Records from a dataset
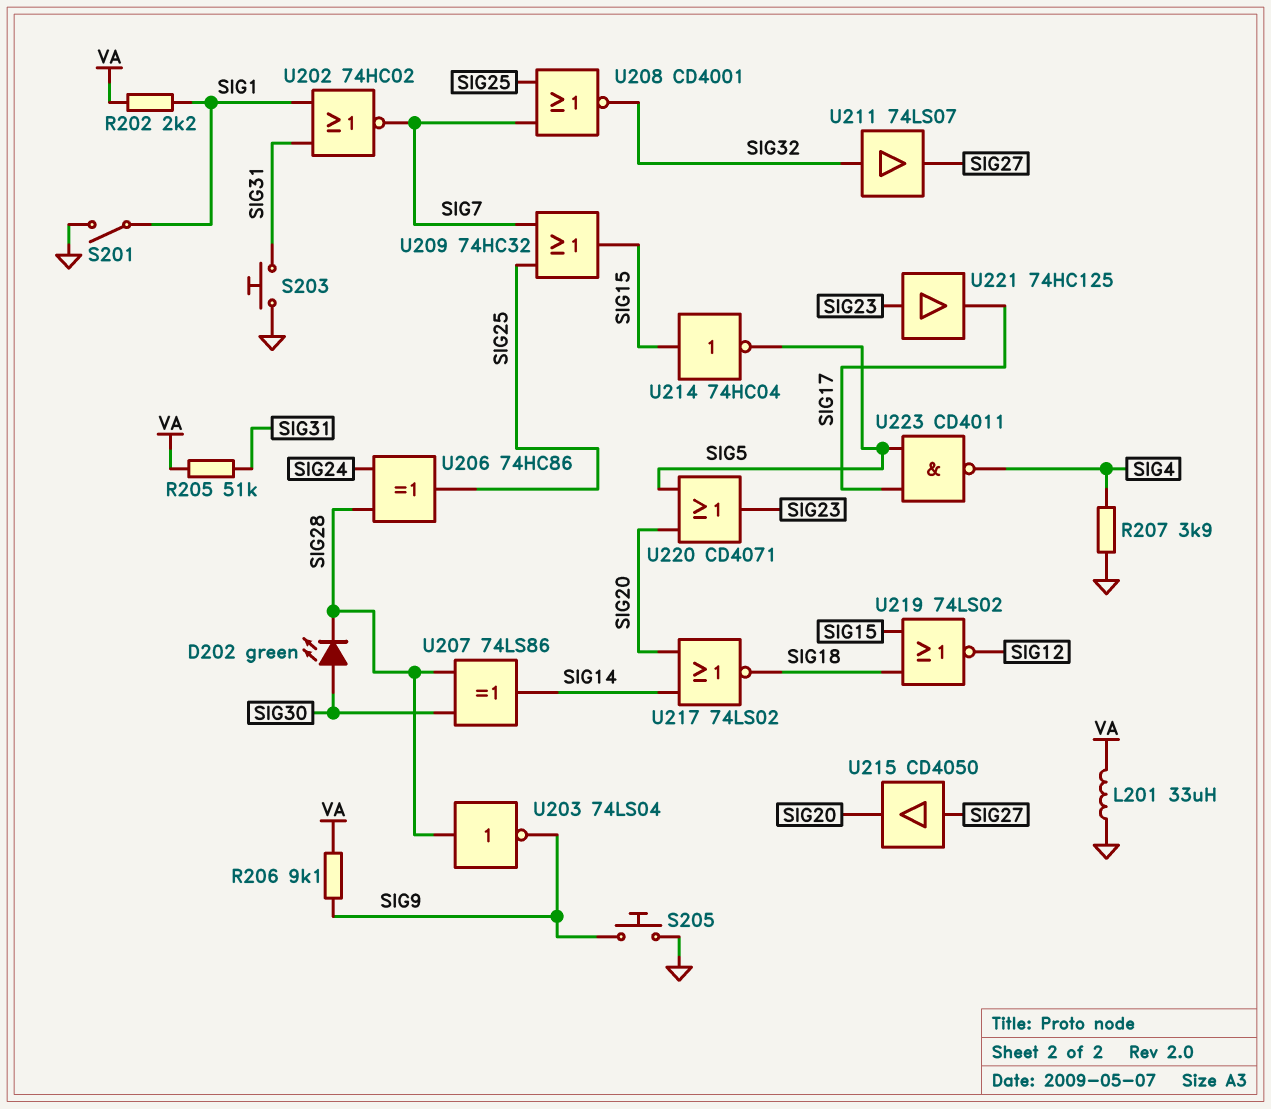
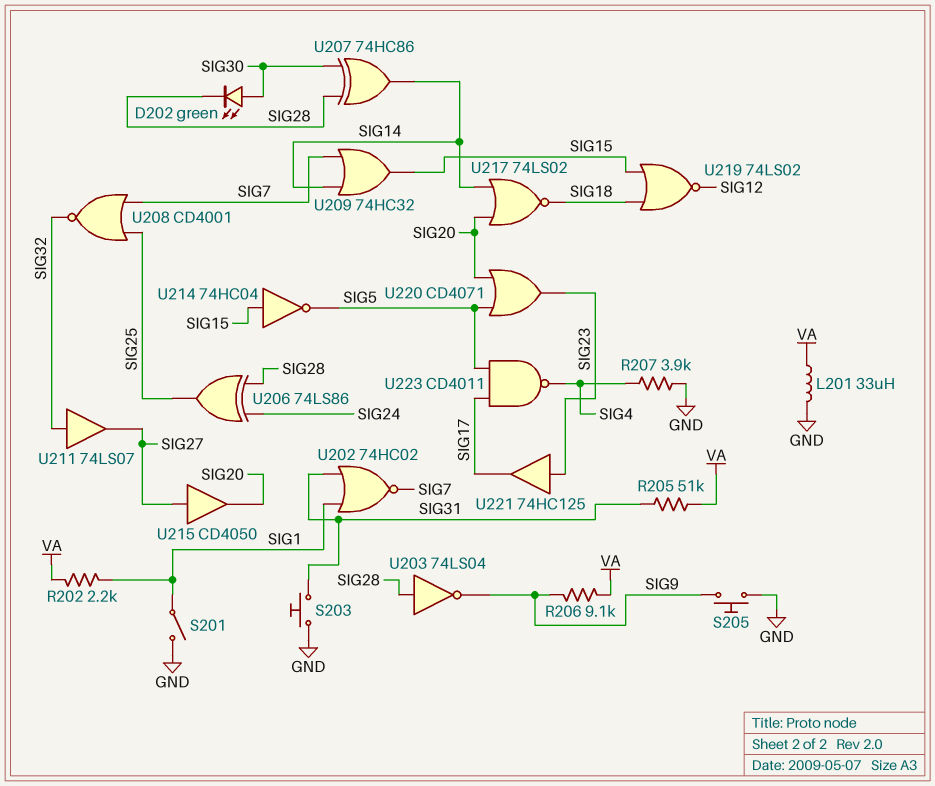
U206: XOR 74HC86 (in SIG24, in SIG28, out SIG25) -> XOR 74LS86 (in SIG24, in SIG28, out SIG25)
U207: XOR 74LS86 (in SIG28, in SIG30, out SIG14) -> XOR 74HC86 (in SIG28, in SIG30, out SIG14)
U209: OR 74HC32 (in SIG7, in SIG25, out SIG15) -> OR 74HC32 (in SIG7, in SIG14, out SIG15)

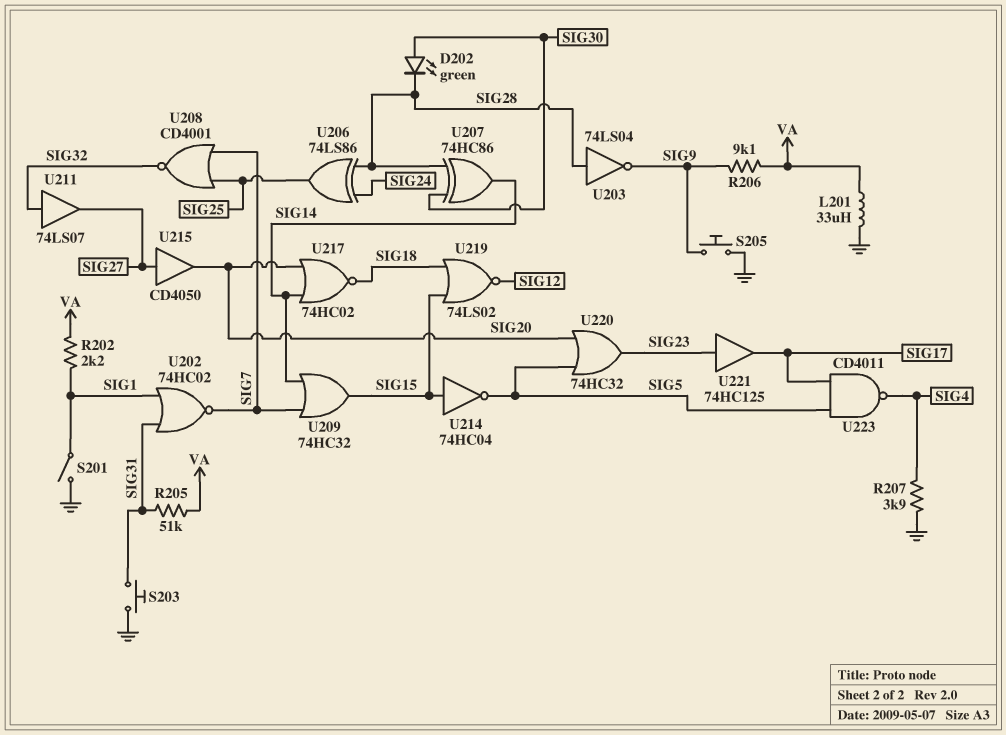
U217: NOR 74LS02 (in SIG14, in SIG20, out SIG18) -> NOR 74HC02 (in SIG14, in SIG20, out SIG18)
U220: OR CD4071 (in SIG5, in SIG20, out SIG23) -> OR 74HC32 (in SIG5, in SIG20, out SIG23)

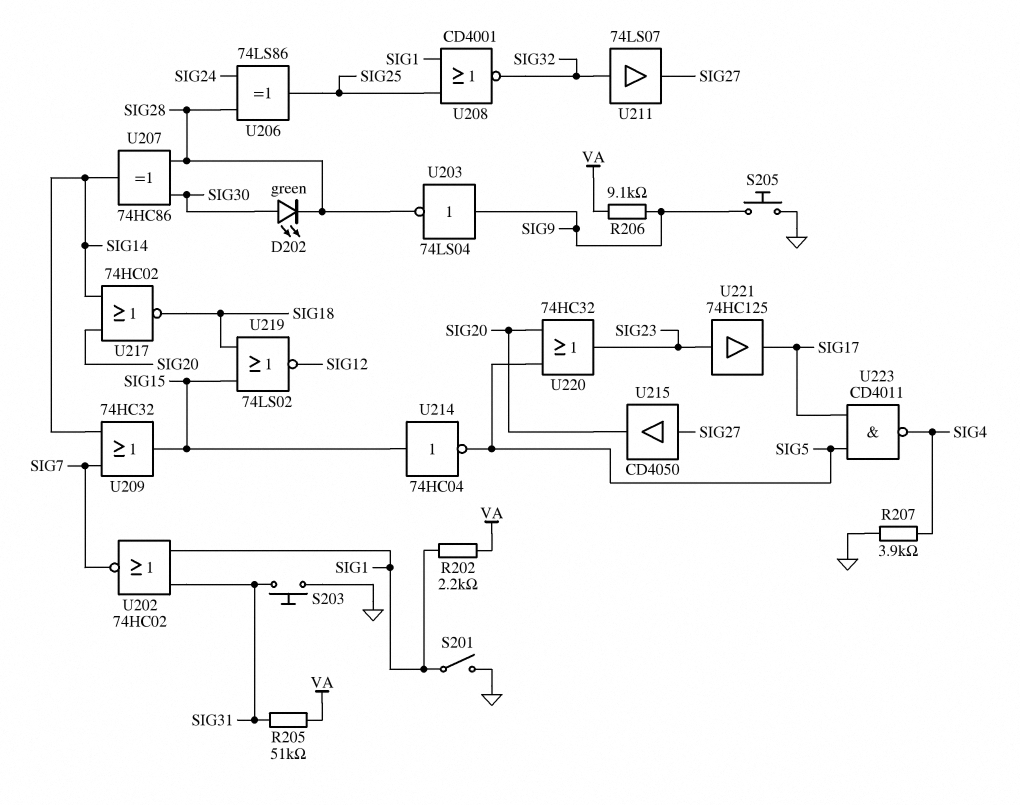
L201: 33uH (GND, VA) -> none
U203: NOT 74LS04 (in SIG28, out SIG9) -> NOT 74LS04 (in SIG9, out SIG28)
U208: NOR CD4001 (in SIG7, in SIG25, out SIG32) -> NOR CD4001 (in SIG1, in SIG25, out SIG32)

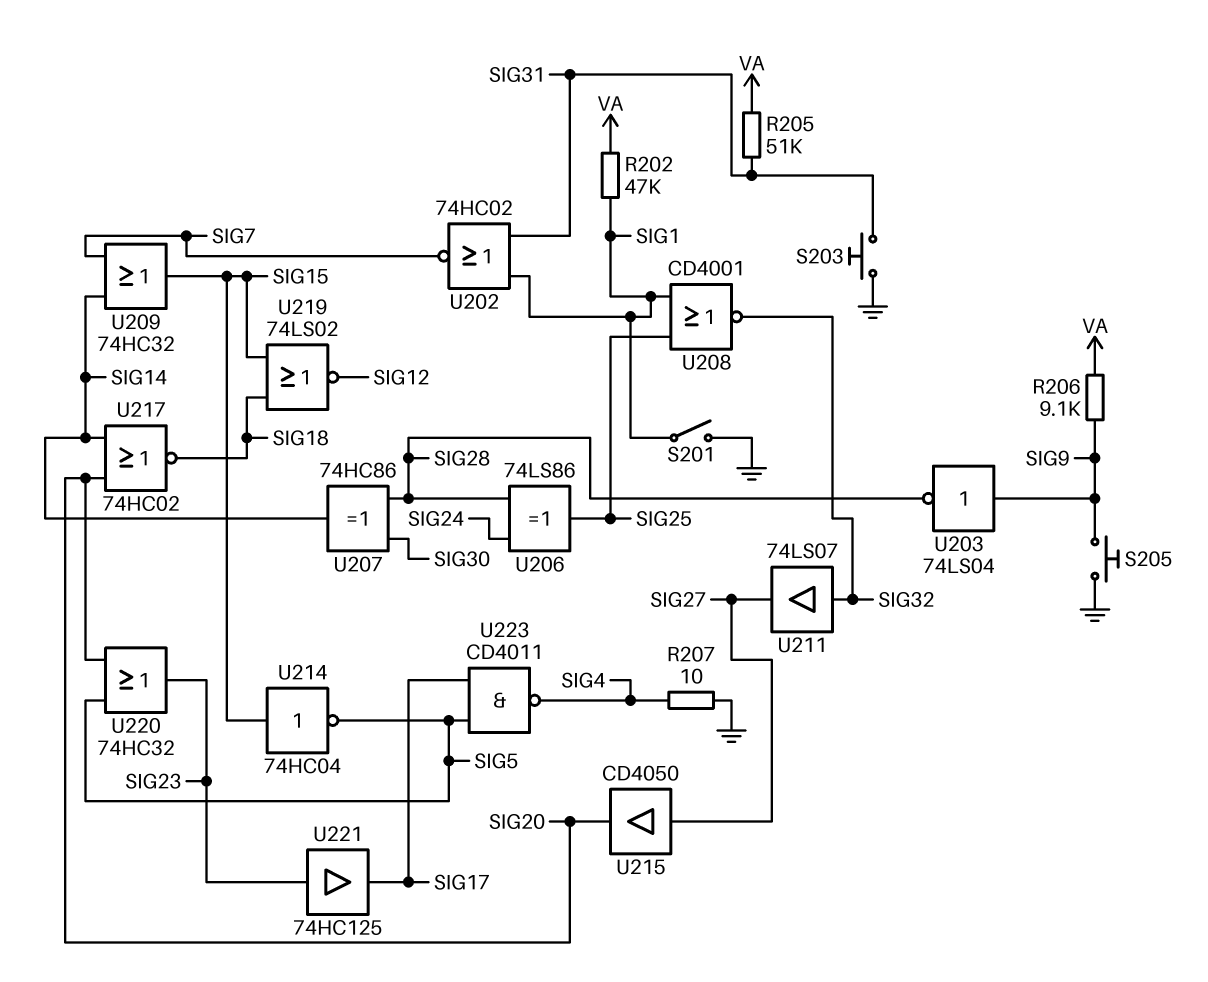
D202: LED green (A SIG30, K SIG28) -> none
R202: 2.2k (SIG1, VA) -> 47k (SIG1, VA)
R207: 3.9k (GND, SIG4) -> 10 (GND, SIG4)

==

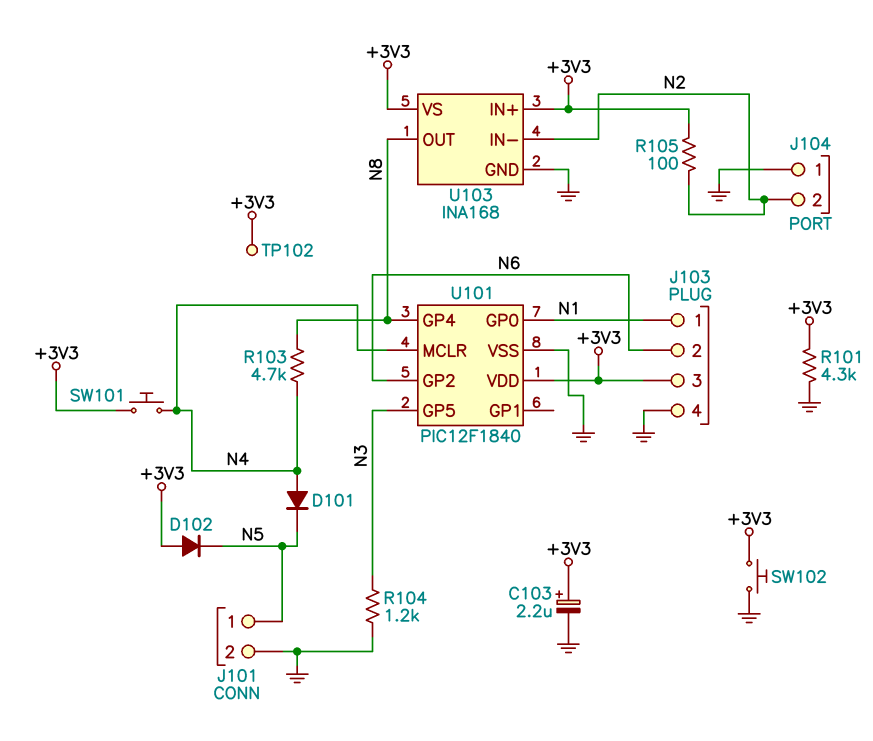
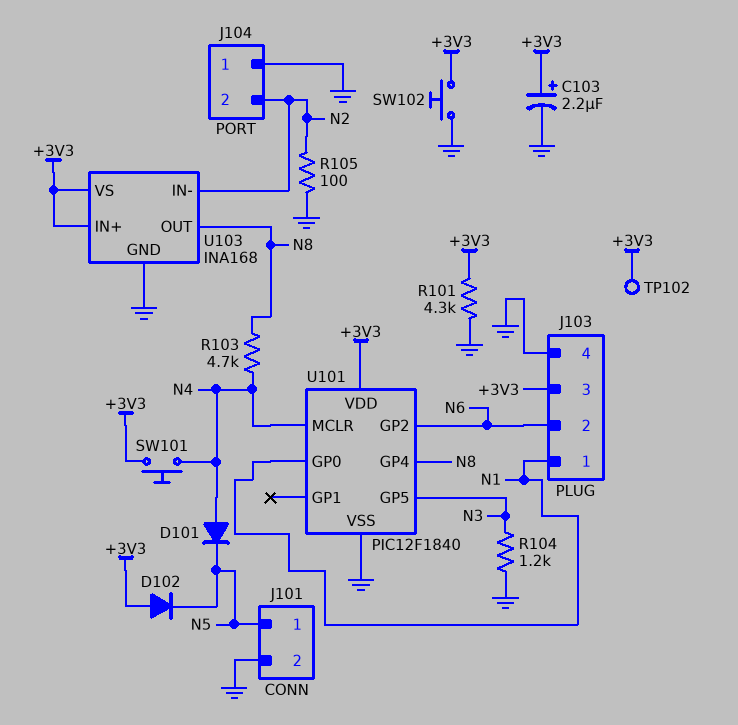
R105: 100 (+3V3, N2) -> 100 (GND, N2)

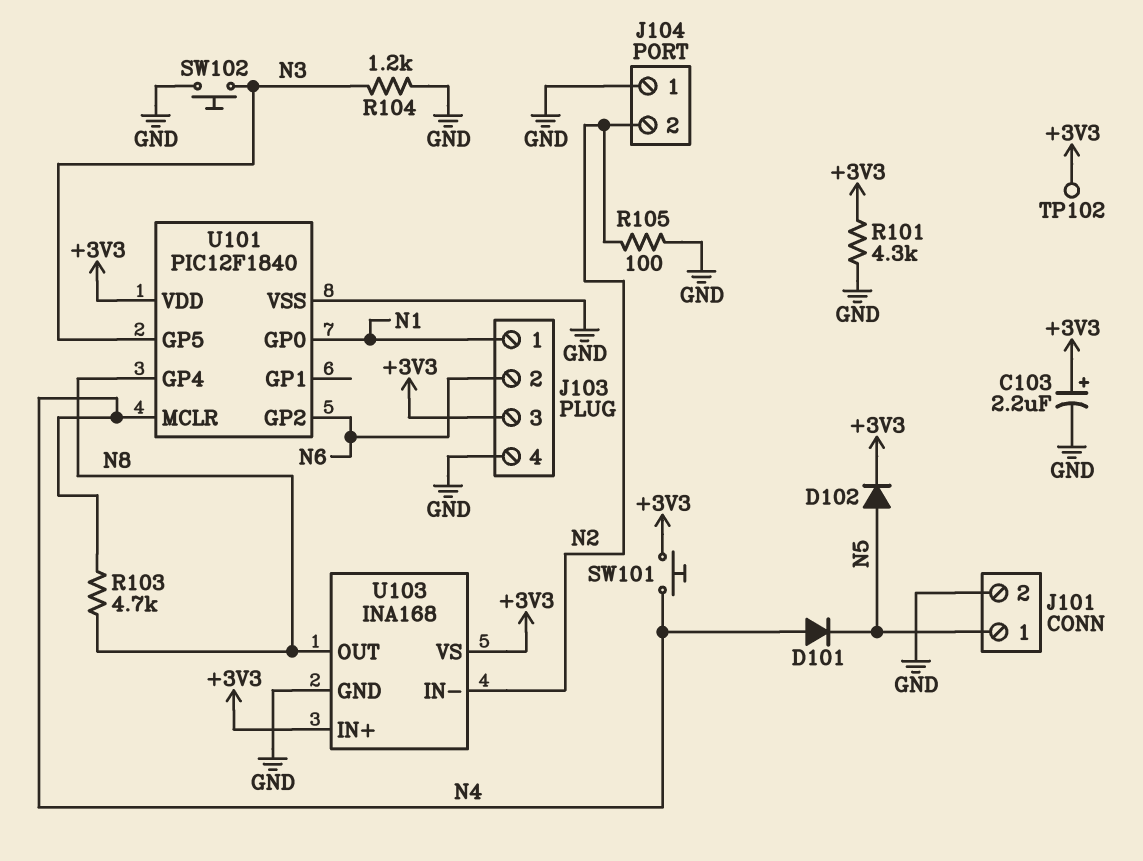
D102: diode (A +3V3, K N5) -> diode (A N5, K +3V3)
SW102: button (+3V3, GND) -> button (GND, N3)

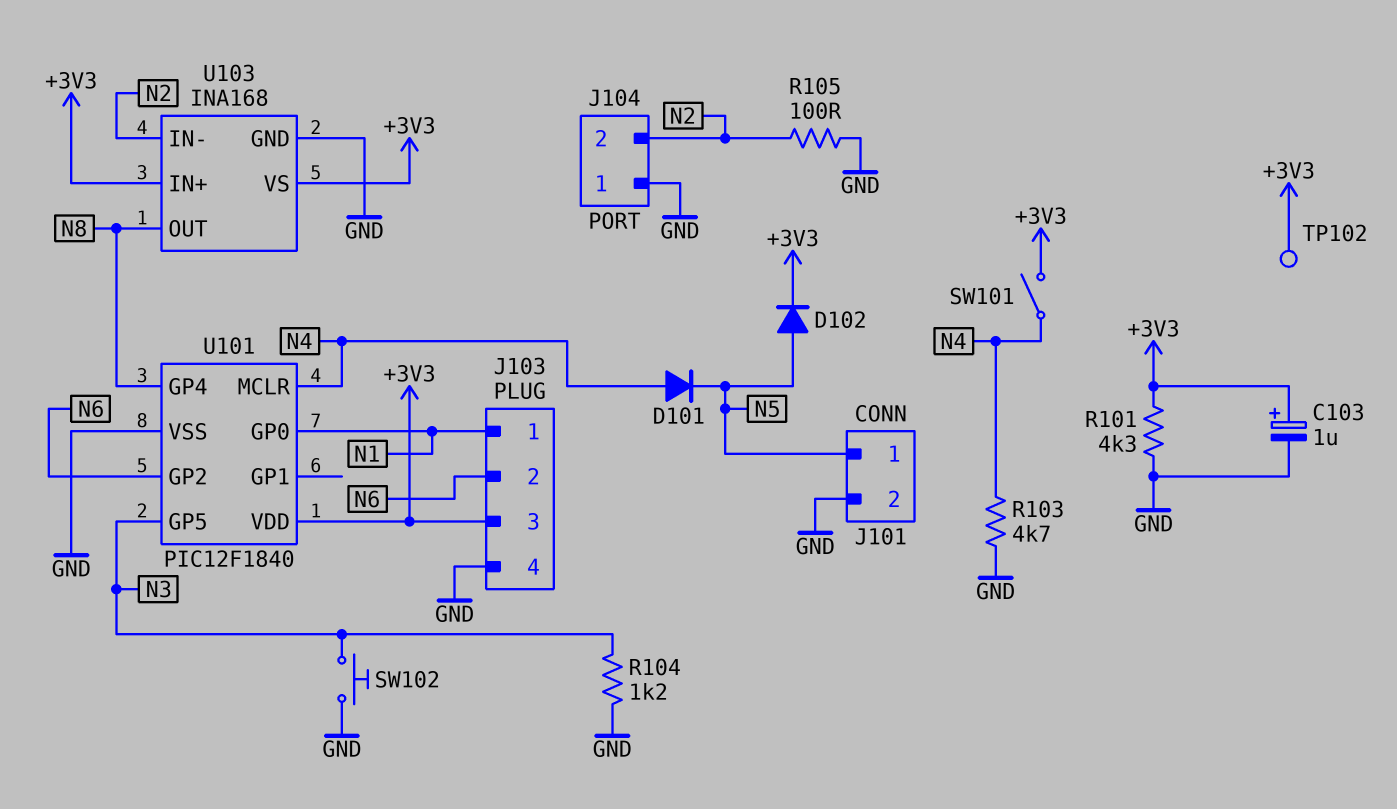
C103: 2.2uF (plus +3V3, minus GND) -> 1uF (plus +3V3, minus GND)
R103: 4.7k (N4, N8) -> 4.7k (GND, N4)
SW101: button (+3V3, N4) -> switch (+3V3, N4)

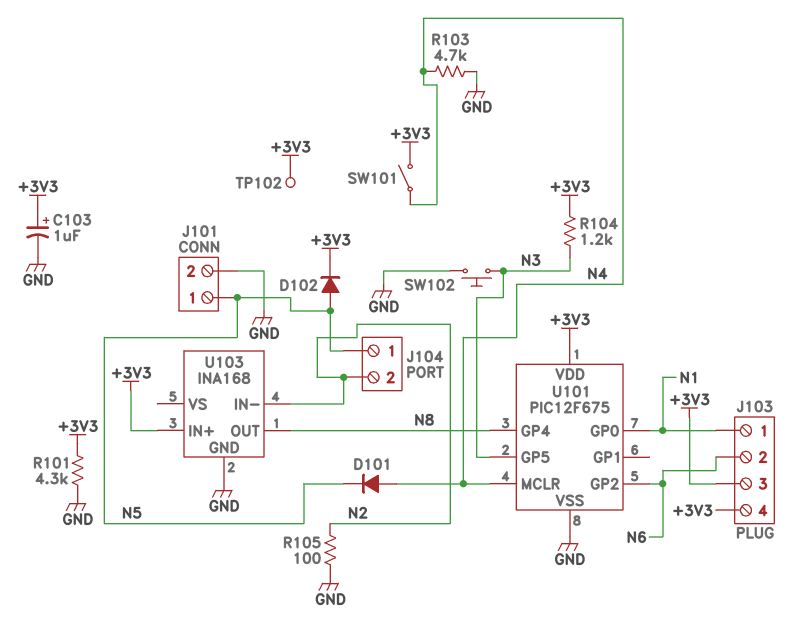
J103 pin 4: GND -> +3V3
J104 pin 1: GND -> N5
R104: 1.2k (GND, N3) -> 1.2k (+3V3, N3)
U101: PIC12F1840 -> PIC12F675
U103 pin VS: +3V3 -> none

= Description of the task =
Look above for the line with "D102: diode (A" and the line with "J103 pin 4: GND -> +3V3", then copy them and all lines in between exactly as written, and only those, without any pictures.

= Response area =
D102: diode (A +3V3, K N5) -> diode (A N5, K +3V3)
SW102: button (+3V3, GND) -> button (GND, N3)

C103: 2.2uF (plus +3V3, minus GND) -> 1uF (plus +3V3, minus GND)
R103: 4.7k (N4, N8) -> 4.7k (GND, N4)
SW101: button (+3V3, N4) -> switch (+3V3, N4)

J103 pin 4: GND -> +3V3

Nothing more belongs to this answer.